Material provided:
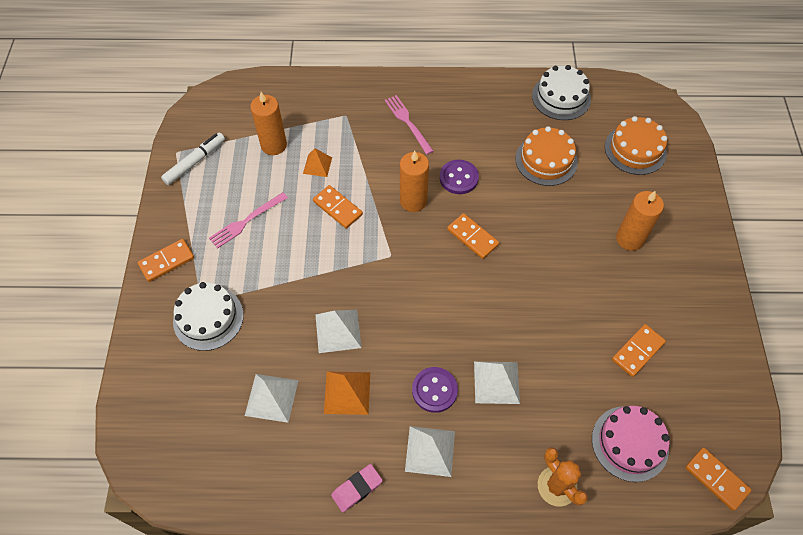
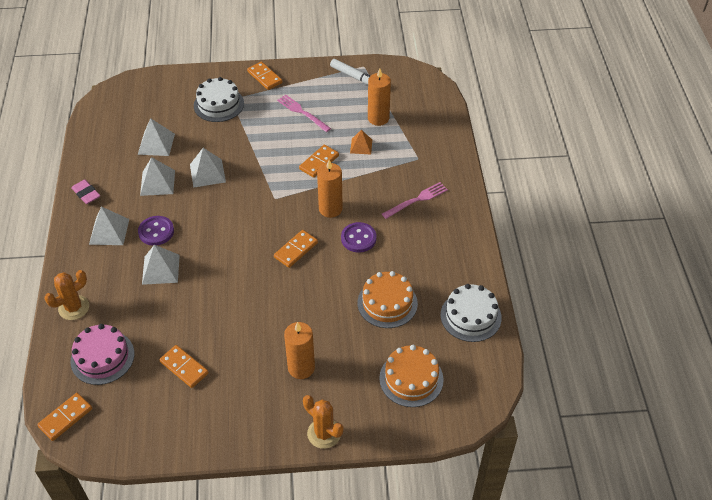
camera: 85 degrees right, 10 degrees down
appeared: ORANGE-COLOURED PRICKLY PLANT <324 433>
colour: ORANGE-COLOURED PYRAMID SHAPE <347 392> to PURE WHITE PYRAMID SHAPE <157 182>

Problem: Note how many lines of the material contain the string "ORANGE". Then report that number by itself.

Result of this task: 2